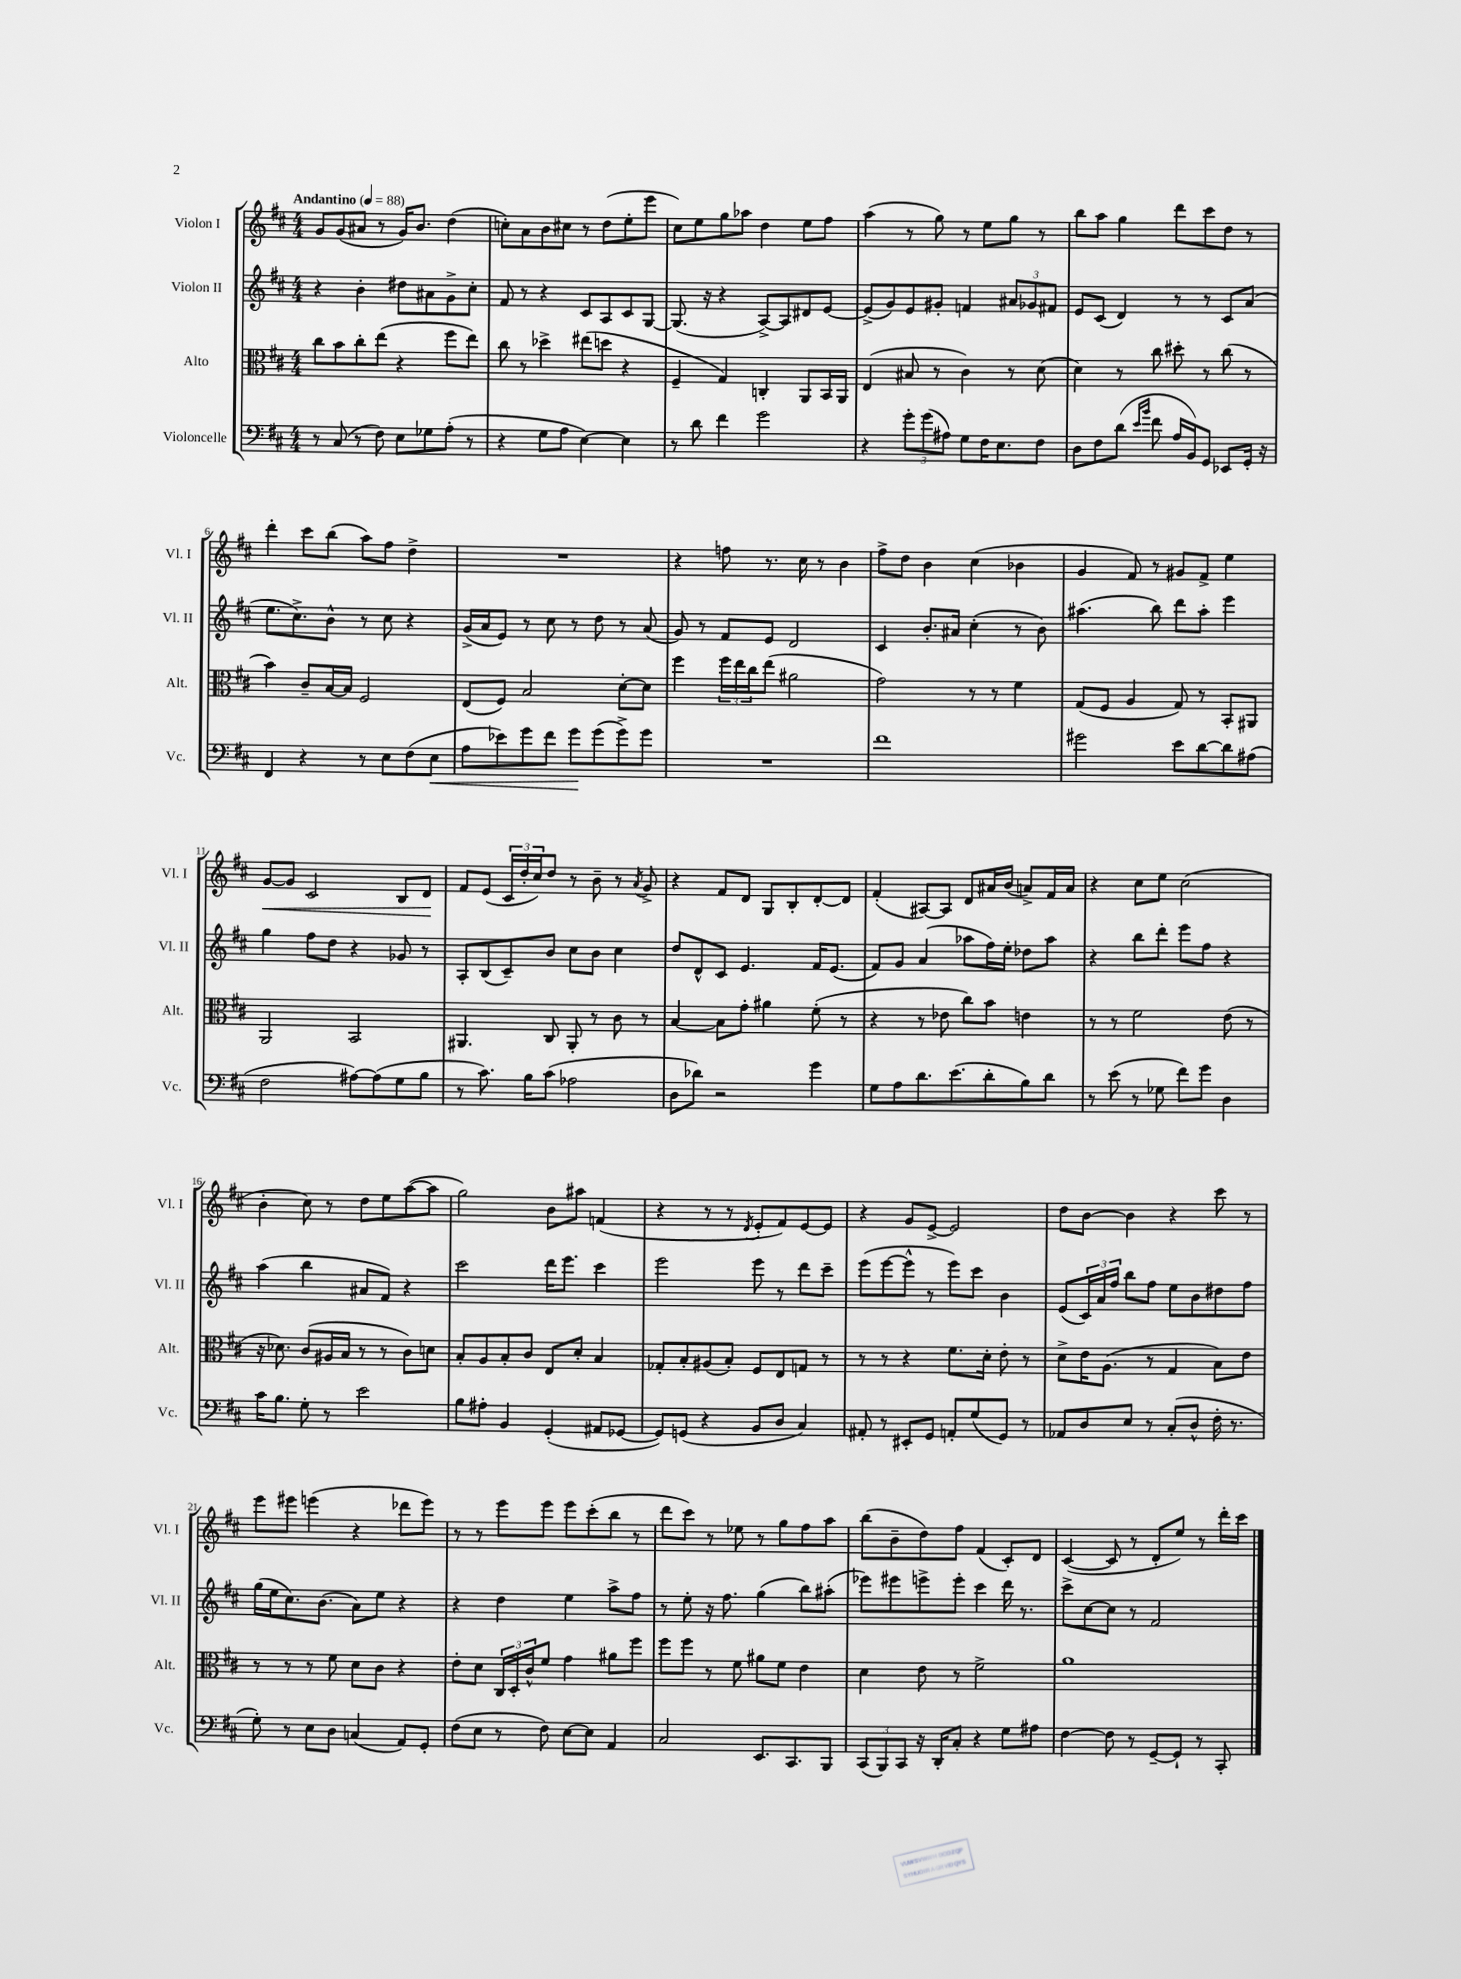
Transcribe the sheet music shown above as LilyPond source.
...
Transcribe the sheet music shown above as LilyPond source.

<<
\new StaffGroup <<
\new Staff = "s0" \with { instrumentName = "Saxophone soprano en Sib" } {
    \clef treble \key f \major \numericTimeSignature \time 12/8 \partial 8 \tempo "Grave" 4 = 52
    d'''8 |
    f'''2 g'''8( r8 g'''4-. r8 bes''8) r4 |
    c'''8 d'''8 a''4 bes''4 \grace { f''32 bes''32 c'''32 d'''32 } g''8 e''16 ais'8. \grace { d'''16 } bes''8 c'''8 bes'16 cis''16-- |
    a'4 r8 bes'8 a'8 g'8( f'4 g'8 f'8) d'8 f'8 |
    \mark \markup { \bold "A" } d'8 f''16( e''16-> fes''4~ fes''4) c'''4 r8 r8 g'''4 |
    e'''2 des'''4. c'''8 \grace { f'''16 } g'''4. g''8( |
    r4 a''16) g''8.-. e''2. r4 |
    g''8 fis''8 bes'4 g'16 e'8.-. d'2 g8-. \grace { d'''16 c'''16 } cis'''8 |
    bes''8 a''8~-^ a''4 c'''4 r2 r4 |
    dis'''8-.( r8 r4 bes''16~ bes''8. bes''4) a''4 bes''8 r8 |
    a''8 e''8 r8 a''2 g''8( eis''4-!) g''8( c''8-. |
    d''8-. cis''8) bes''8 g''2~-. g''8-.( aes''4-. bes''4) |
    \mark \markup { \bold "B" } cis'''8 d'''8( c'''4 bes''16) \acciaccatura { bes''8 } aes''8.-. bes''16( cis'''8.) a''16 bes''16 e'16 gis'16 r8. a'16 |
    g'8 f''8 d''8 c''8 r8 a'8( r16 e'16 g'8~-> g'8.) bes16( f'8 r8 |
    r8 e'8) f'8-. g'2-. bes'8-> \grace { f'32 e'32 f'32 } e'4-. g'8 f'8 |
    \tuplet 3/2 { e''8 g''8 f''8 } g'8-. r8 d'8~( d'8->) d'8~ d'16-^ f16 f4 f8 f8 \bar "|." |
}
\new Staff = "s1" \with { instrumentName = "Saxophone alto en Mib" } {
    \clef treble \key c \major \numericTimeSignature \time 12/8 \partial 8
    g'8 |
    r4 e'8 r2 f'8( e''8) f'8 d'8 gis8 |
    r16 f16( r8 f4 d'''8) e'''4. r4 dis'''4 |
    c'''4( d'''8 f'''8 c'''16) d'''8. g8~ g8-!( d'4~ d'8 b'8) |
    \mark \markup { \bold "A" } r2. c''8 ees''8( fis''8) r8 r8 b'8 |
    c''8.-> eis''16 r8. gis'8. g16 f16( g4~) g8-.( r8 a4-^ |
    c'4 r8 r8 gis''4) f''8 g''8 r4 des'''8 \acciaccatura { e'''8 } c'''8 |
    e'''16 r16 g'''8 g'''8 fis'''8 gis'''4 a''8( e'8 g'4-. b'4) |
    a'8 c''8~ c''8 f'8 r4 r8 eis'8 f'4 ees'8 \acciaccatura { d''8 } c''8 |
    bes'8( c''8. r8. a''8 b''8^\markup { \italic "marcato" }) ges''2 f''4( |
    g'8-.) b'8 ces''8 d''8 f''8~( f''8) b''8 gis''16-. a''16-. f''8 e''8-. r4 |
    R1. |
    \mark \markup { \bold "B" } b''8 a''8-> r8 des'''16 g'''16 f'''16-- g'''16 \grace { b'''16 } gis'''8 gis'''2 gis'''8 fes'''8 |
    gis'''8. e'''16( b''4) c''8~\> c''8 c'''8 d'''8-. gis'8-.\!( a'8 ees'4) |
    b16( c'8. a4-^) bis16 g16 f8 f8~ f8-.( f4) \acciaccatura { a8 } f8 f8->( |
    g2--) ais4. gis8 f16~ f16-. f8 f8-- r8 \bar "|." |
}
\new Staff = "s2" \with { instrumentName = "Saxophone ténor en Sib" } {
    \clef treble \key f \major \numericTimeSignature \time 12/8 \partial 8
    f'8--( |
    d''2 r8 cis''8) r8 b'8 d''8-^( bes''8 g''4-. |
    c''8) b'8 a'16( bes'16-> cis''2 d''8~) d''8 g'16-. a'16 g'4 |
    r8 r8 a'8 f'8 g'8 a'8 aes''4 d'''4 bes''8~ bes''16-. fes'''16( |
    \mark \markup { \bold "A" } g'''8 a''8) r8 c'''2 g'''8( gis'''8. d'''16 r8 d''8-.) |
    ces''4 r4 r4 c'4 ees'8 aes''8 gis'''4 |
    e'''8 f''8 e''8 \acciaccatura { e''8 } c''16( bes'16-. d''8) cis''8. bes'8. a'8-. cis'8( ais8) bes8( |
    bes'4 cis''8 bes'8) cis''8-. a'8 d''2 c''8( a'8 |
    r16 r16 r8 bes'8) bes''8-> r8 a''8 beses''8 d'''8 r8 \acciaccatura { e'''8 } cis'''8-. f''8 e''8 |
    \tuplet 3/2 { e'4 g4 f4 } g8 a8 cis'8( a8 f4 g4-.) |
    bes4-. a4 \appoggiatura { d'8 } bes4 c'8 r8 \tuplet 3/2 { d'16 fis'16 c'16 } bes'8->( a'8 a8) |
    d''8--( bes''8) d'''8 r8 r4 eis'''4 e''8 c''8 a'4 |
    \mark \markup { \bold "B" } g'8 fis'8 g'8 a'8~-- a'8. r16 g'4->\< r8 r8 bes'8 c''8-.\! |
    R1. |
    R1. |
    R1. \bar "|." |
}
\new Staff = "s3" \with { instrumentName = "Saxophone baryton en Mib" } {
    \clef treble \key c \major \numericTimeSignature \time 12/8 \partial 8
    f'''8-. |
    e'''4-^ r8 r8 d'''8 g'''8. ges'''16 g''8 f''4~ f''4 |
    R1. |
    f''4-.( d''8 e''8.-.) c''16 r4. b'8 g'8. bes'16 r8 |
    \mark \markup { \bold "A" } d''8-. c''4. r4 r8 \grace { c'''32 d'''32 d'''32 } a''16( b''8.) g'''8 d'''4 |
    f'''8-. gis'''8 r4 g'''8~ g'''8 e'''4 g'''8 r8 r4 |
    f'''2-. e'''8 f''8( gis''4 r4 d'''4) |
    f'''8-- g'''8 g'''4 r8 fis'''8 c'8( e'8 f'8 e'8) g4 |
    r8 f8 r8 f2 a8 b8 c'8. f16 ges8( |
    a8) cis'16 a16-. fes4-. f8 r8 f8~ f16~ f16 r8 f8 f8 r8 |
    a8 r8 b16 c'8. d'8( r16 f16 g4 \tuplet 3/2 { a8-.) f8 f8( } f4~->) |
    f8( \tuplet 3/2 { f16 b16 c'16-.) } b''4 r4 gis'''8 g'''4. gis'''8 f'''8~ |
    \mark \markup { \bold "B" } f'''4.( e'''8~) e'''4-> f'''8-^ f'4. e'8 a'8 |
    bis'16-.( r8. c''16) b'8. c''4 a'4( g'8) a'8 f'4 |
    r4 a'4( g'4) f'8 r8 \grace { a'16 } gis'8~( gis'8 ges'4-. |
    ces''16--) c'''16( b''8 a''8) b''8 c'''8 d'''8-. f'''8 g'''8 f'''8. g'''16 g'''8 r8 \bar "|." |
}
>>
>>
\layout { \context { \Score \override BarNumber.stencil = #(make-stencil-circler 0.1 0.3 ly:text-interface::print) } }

**Aim**
Extract each line from the data above that contains the string "numericTimeSignature".

**Correct output**
    \clef treble \key f \major \numericTimeSignature \time 12/8 \partial 8 \tempo "Grave" 4 = 52
    \clef treble \key c \major \numericTimeSignature \time 12/8 \partial 8
    \clef treble \key f \major \numericTimeSignature \time 12/8 \partial 8
    \clef treble \key c \major \numericTimeSignature \time 12/8 \partial 8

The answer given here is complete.